Your output should be the lines of the data that follow, reproduced exactly from the first through the line bearing "delete: green lelumosol (3rd from left)".

**MATERIAL TO PROCESS**
□ □ □

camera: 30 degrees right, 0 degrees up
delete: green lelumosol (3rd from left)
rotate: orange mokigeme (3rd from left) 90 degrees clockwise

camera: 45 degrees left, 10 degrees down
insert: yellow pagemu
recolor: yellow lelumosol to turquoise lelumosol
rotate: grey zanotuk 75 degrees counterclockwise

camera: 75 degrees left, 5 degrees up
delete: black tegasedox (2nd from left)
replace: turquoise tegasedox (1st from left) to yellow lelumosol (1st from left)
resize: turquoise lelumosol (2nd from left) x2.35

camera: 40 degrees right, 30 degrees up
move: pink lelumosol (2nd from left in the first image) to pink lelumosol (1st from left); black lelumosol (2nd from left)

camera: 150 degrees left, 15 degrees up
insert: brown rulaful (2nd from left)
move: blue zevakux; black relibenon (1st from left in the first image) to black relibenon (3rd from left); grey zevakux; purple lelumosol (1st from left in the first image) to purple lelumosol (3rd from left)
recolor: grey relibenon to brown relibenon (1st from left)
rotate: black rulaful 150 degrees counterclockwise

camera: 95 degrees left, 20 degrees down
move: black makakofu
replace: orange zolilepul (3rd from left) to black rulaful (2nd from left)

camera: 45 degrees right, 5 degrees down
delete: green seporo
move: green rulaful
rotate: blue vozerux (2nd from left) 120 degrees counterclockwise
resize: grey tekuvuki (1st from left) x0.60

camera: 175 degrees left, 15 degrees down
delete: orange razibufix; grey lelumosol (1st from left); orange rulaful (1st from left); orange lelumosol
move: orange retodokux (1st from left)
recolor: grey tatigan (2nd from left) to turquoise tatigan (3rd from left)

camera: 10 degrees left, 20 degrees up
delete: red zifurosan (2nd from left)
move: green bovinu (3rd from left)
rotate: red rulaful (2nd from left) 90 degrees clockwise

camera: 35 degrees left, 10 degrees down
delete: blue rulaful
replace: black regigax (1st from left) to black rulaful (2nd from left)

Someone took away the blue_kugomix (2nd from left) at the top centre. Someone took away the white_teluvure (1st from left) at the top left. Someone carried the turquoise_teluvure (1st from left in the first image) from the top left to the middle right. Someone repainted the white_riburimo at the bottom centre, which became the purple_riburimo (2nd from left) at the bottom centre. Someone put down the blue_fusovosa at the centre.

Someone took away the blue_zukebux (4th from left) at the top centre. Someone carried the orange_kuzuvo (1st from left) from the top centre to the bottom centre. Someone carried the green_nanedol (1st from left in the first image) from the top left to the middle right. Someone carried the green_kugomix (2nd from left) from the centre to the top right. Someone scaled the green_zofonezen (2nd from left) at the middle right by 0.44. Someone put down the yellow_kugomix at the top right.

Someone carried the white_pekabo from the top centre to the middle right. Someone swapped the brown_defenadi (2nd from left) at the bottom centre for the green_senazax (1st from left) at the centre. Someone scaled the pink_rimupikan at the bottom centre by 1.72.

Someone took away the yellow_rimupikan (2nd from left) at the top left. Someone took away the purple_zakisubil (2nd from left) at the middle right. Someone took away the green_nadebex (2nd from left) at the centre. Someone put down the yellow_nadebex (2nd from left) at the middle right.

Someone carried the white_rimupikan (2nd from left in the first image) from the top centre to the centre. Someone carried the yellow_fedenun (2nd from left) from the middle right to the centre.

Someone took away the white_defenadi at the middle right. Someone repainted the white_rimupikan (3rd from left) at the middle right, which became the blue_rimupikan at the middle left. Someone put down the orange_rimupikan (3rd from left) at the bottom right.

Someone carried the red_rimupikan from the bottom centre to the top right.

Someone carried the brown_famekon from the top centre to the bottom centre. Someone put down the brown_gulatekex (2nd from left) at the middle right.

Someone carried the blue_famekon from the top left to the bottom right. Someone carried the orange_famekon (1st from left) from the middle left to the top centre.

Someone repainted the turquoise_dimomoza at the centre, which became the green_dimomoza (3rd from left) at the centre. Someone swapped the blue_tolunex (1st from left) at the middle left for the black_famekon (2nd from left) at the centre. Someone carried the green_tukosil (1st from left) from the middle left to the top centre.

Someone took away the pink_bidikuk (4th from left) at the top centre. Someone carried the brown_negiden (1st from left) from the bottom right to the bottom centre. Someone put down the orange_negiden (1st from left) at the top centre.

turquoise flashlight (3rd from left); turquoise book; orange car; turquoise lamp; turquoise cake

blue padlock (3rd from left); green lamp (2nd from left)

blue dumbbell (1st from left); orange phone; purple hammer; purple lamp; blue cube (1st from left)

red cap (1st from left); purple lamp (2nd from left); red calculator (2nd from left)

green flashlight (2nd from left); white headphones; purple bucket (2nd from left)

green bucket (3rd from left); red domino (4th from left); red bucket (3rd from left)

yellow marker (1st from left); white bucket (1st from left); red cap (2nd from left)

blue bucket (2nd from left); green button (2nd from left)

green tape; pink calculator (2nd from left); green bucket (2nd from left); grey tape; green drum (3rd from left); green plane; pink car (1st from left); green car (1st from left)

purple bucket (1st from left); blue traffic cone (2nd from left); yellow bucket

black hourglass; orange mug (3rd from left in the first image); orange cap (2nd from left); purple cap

□ □ □

**PROBLEM SOLUTION**
camera: 30 degrees right, 0 degrees up
delete: green lelumosol (3rd from left)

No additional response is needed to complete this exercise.